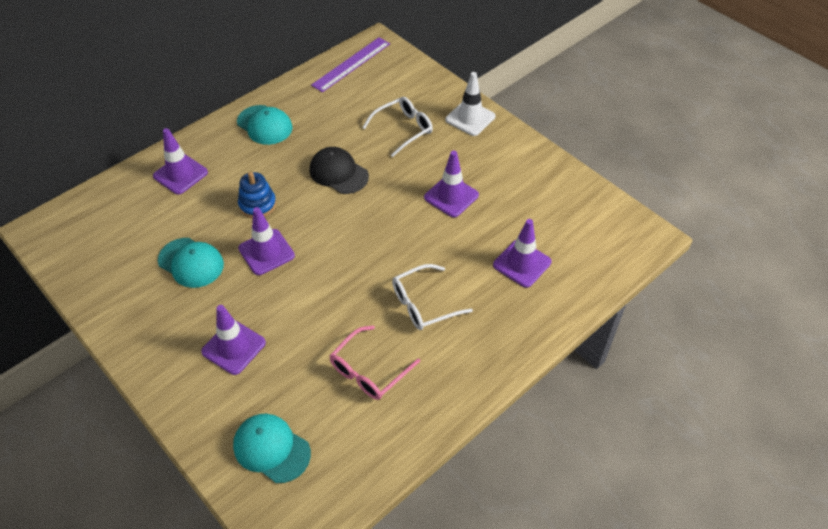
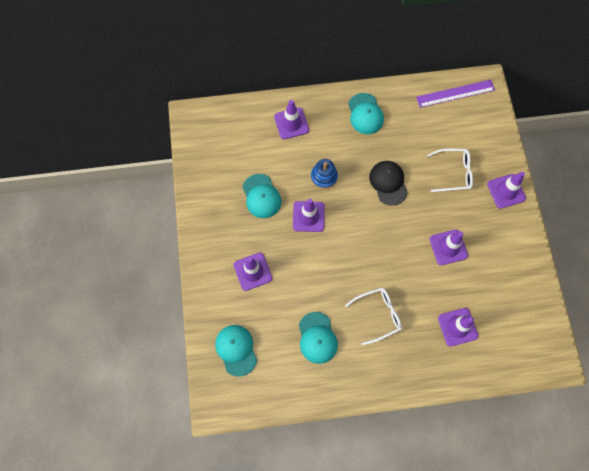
camera: 35 degrees right, 20 degrees up
(369, 370) = (317, 338): pink glasses -> turquoise cap
(424, 304) = (377, 315): white glasses -> white glasses turned 150 degrees clockwise
(470, 118) = (506, 191): white traffic cone -> purple traffic cone

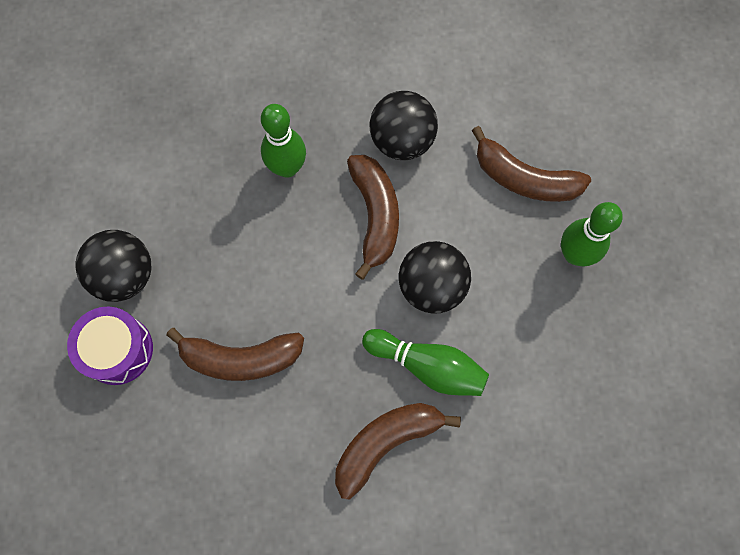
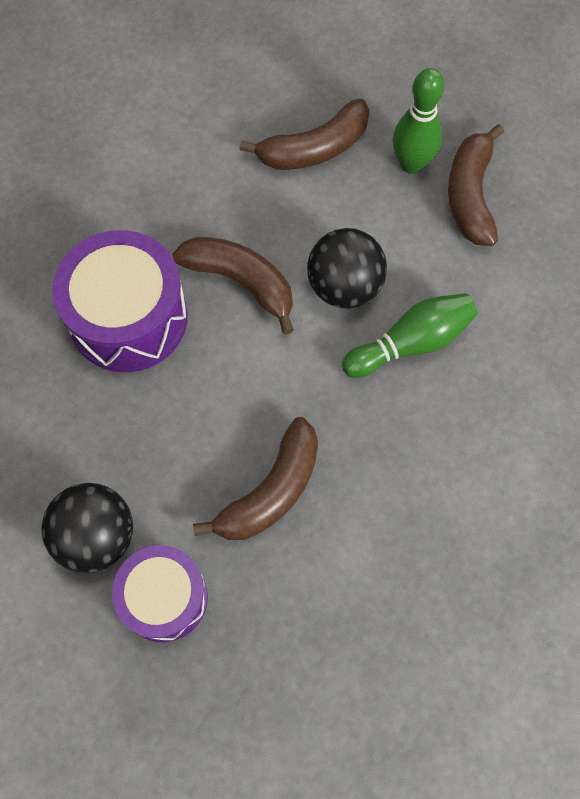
camera: 50 degrees left, 5 degrees down
(287, 167) = (128, 318): green bowling pin -> purple drum
(385, 443) = (450, 427): brown banana -> brown banana (470, 195)
(402, 141) = (193, 210): black ball -> none

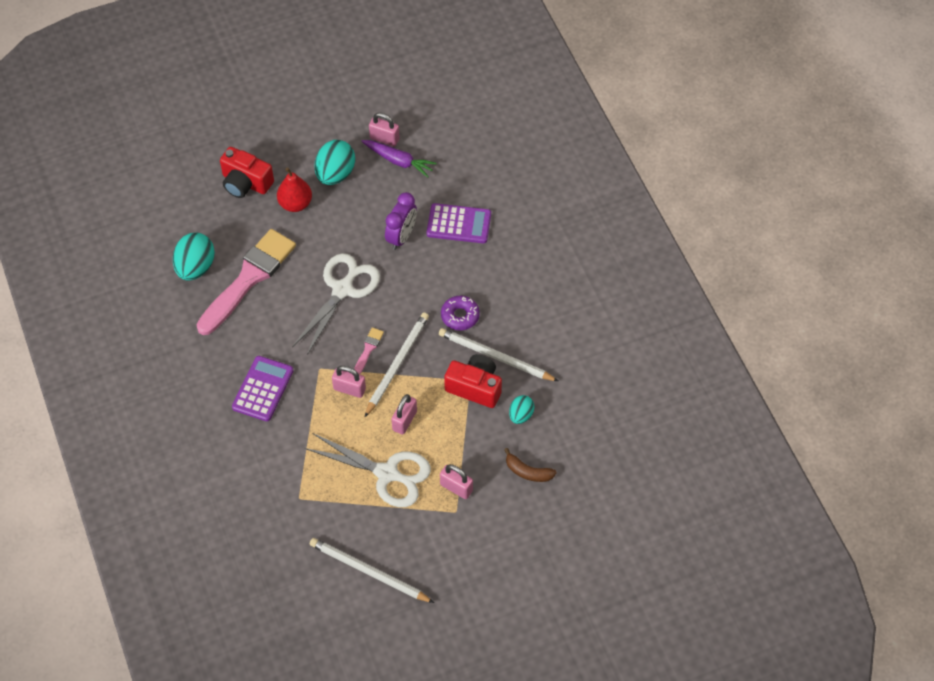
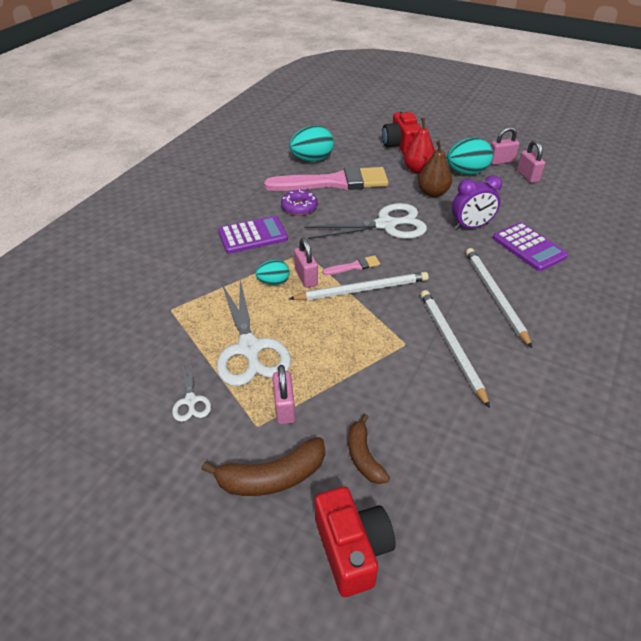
camera: 50 degrees right, 15 degrees down
(336, 223) = (432, 193): none -> brown pear
(368, 571) = (129, 401): white pencil -> white pencil (495, 296)
(399, 161) = (524, 191): purple carrot -> none
(401, 536) = (191, 400): none -> white scissors
(404, 420) = (315, 327): pink padlock -> pink padlock (501, 161)
(460, 316) = (455, 298): purple donut -> purple donut (299, 207)
(475, 387) = (403, 351): red camera -> red camera (352, 549)
(499, 528) = (272, 477): none -> brown banana
(521, 415) = (418, 405): turquoise egg -> turquoise egg (273, 282)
------------------------------------------------------------
--- Task to complete ---
The required output is the number of lines in the records that contain the word "degrees", with nothing added.

--- Task output ---
4